This exercise asks for an exact copy of every entry below, with pictures omitted.

__Extracted records__:
Start of Block

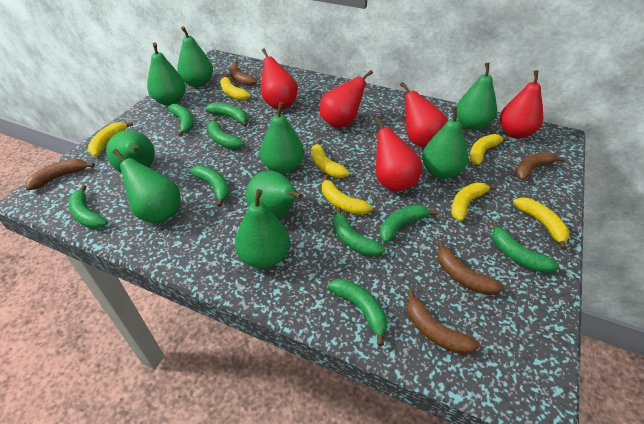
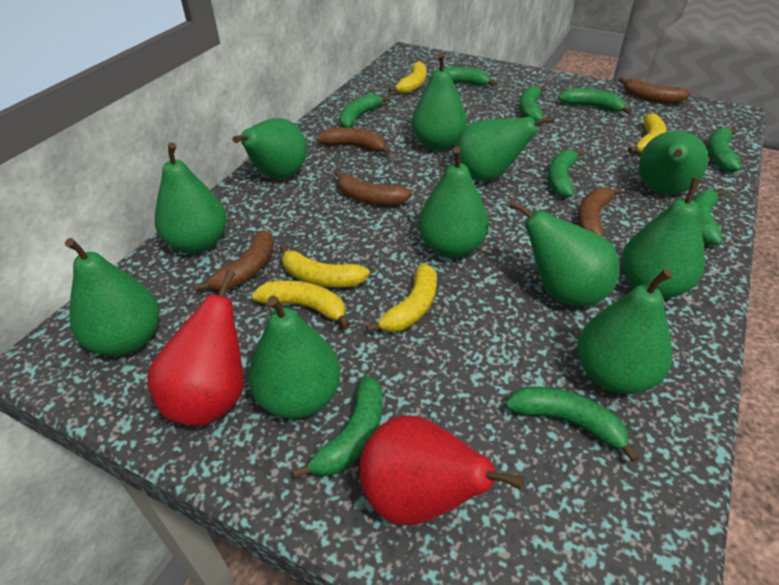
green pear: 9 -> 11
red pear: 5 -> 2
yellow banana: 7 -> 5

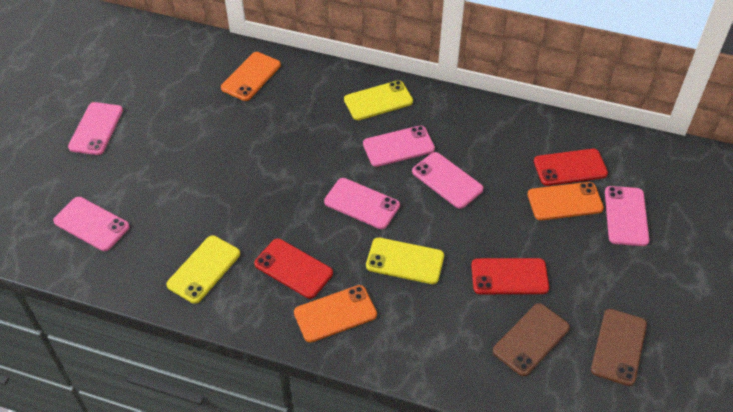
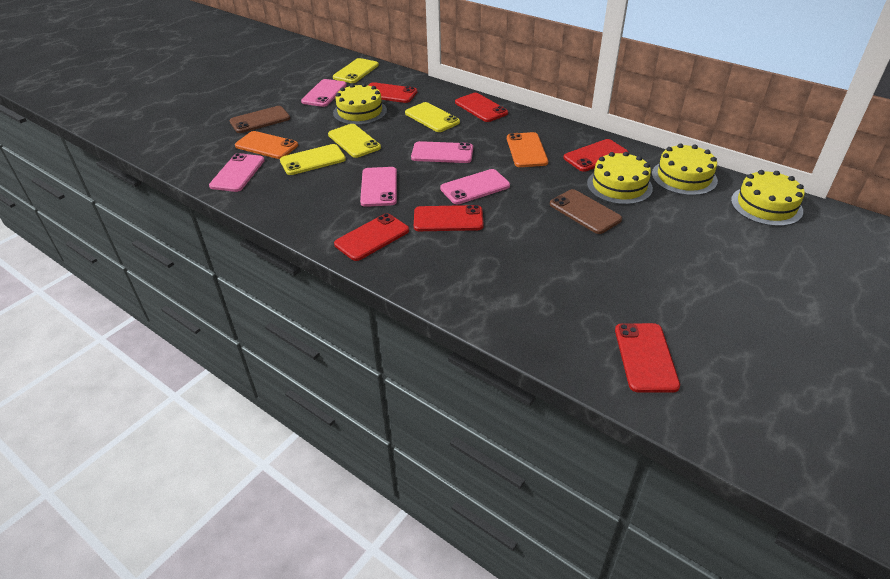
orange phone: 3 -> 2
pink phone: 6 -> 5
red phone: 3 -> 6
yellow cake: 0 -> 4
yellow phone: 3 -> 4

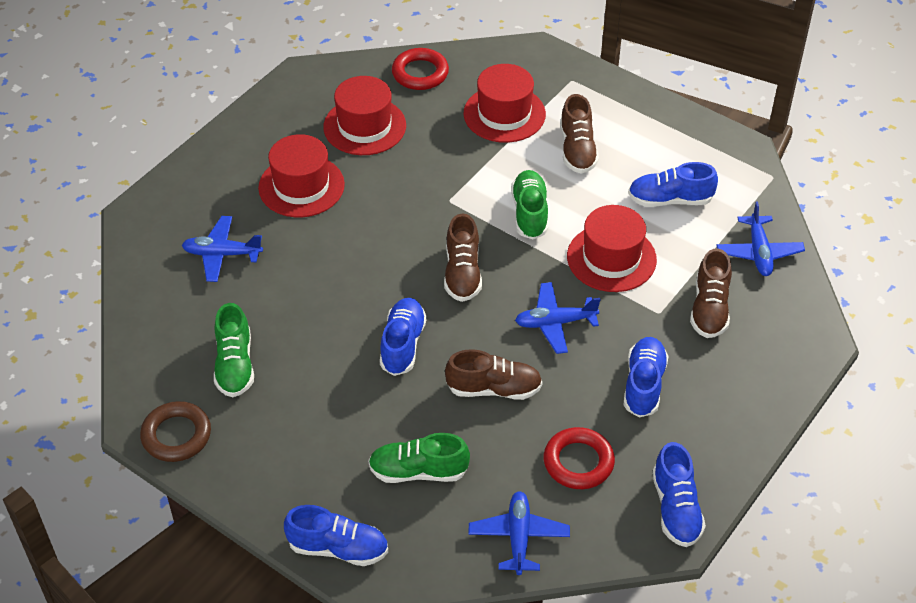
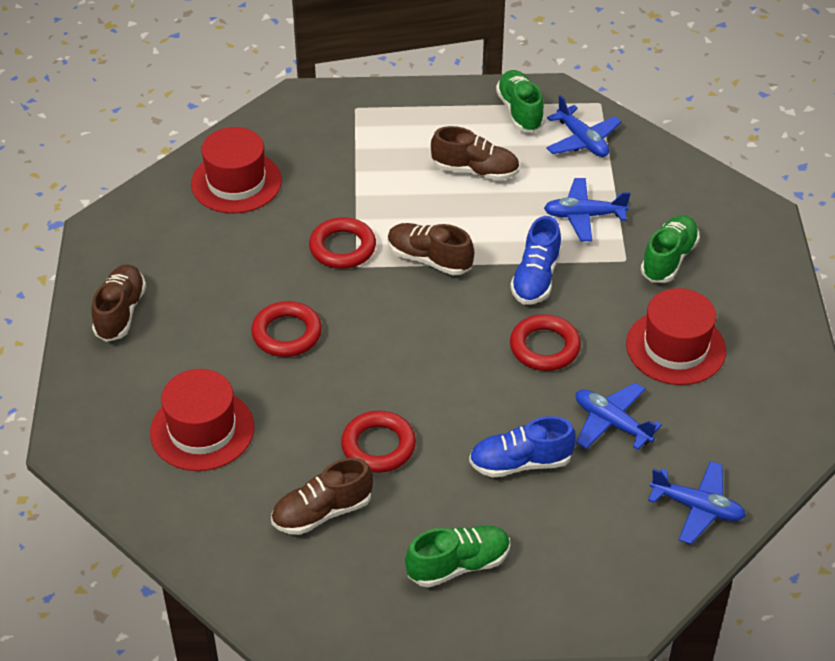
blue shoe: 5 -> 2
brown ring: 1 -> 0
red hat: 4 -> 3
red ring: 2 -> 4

End of Block

__Result of the exercise__:
green pear: 9 -> 11
red pear: 5 -> 2
yellow banana: 7 -> 5

orange phone: 3 -> 2
pink phone: 6 -> 5
red phone: 3 -> 6
yellow cake: 0 -> 4
yellow phone: 3 -> 4

blue shoe: 5 -> 2
brown ring: 1 -> 0
red hat: 4 -> 3
red ring: 2 -> 4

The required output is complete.